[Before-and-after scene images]
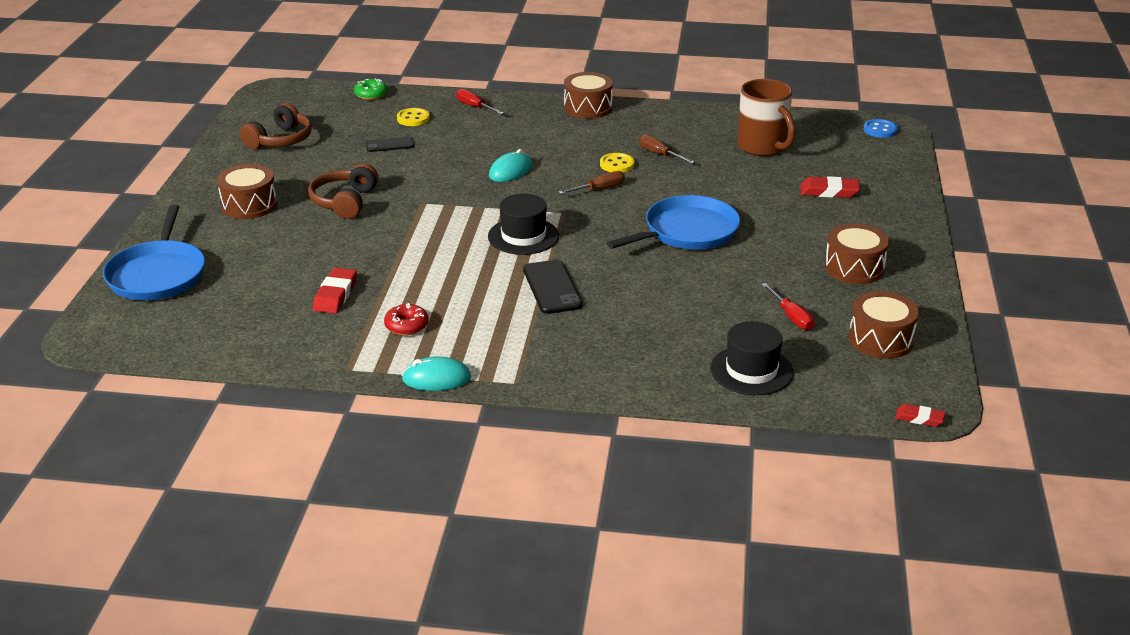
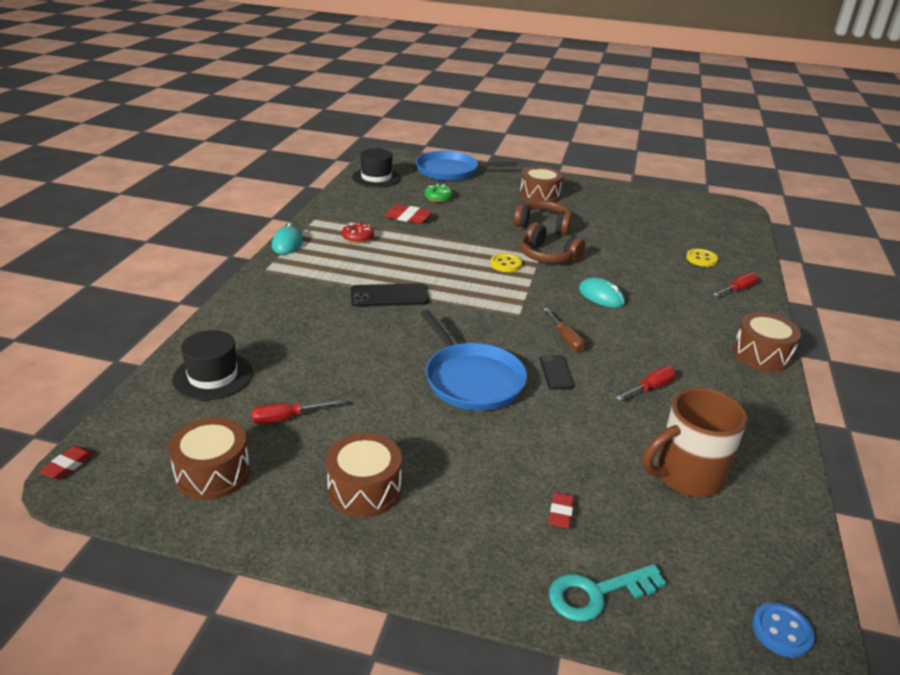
camera: 95 degrees right, 0 degrees up
brown headphones [240,103,312,149] -> brown headphones moved to [520,222,585,263]
green donut [354,78,388,100] -> green donut moved to [424,184,453,202]
black phone [366,137,414,152] -> black phone moved to [540,355,574,390]
black hat [488,194,559,255] -> black hat moved to [352,148,401,187]
yellow button [600,153,635,173] -> yellow button moved to [490,253,522,272]
brown screwdriver [639,135,694,164] -> red screwdriver [616,366,676,401]
red eraser [800,176,860,198] -> red eraser [549,492,574,529], size x0.64
none -> turquoise key [549,564,666,622]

--- Activity ---
Give every record back exactly as it reads, with no images.

--- Completed exercise ---
camera: 95 degrees right, 0 degrees up
brown headphones [240,103,312,149] -> brown headphones moved to [520,222,585,263]
green donut [354,78,388,100] -> green donut moved to [424,184,453,202]
black phone [366,137,414,152] -> black phone moved to [540,355,574,390]
black hat [488,194,559,255] -> black hat moved to [352,148,401,187]
yellow button [600,153,635,173] -> yellow button moved to [490,253,522,272]
brown screwdriver [639,135,694,164] -> red screwdriver [616,366,676,401]
red eraser [800,176,860,198] -> red eraser [549,492,574,529], size x0.64
none -> turquoise key [549,564,666,622]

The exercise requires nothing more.